**Exercise data**

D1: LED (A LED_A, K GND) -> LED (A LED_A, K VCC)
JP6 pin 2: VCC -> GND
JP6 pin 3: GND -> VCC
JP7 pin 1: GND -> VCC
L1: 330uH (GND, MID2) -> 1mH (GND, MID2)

**About this task**
Return the full listing, character for character.

**Task result**
D1: LED (A LED_A, K GND) -> LED (A LED_A, K VCC)
JP6 pin 2: VCC -> GND
JP6 pin 3: GND -> VCC
JP7 pin 1: GND -> VCC
L1: 330uH (GND, MID2) -> 1mH (GND, MID2)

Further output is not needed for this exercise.